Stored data
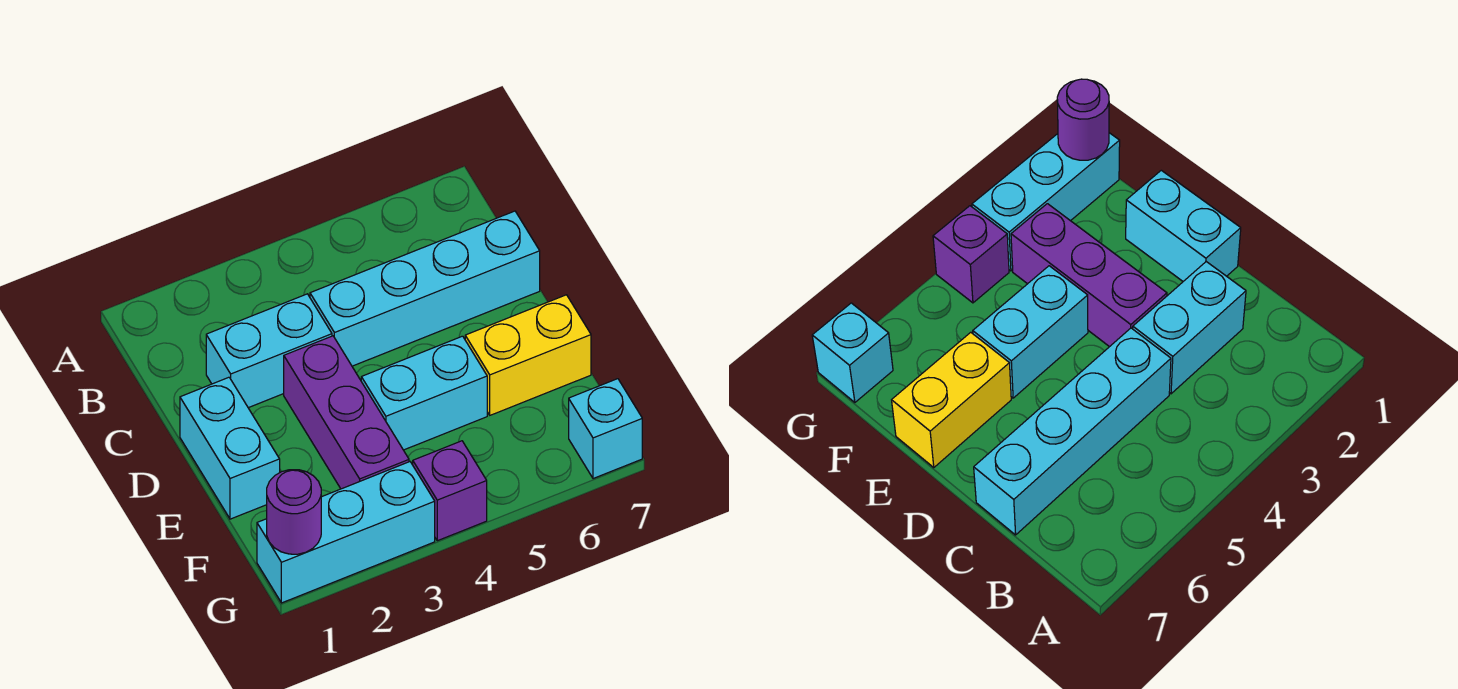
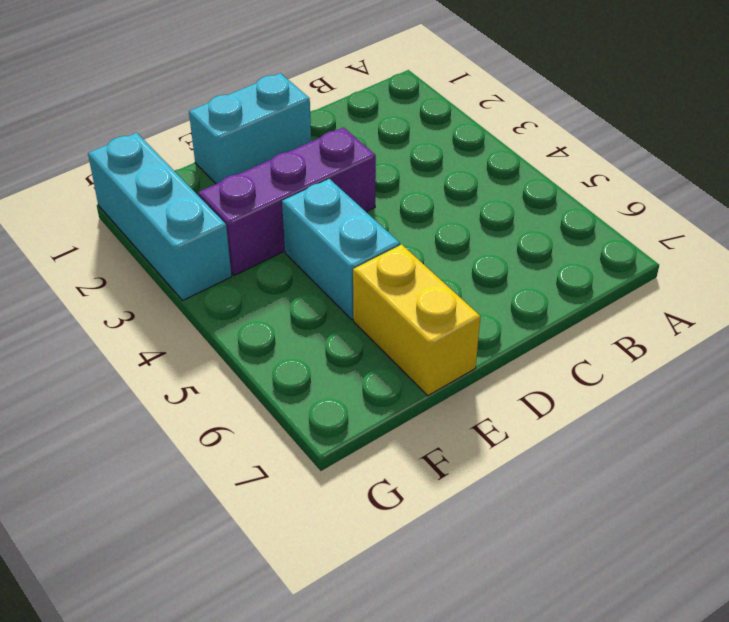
none -> cyan brick C2:C3 level 1
none -> cyan brick C4:C7 level 1

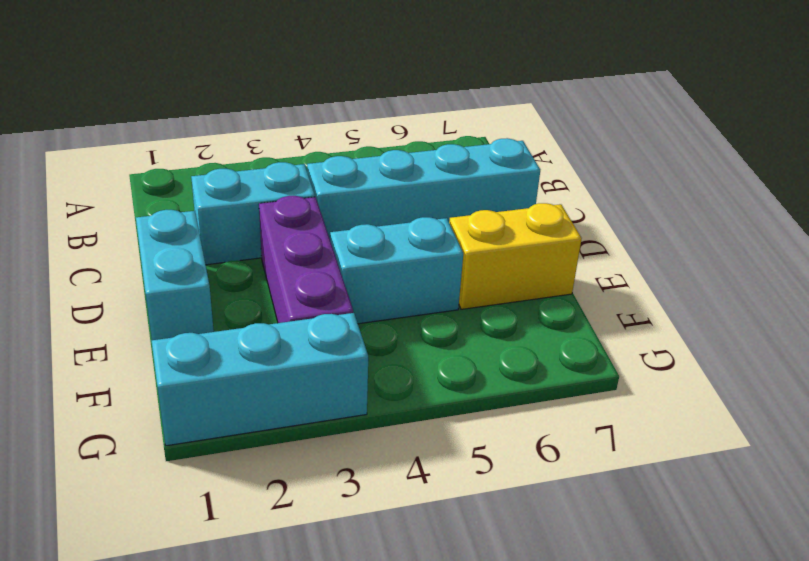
none -> purple brick G4 level 1
none -> cyan brick G7 level 1

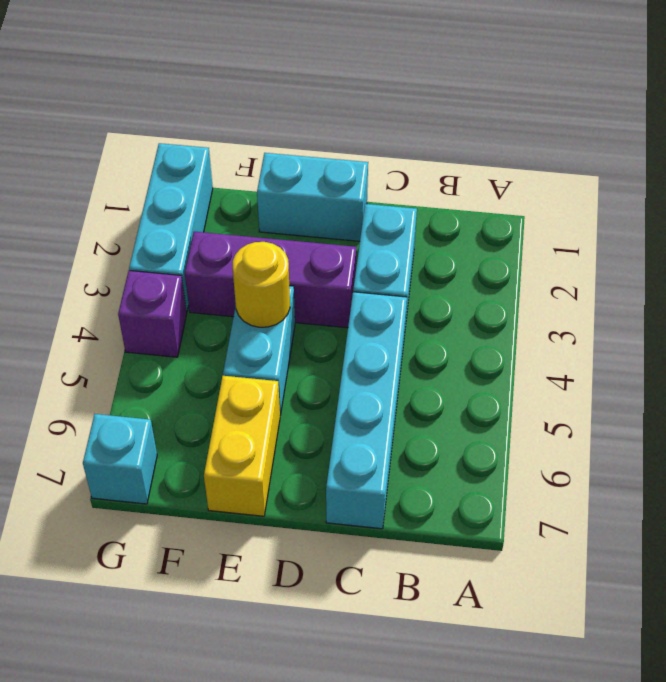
yellow round brick E4 level 2 -> none
none -> purple round brick G1 level 2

What is needed:
Which lines hold the word "purple"? Return all of them from the records above.

Output for this exercise:
none -> purple brick G4 level 1
none -> purple round brick G1 level 2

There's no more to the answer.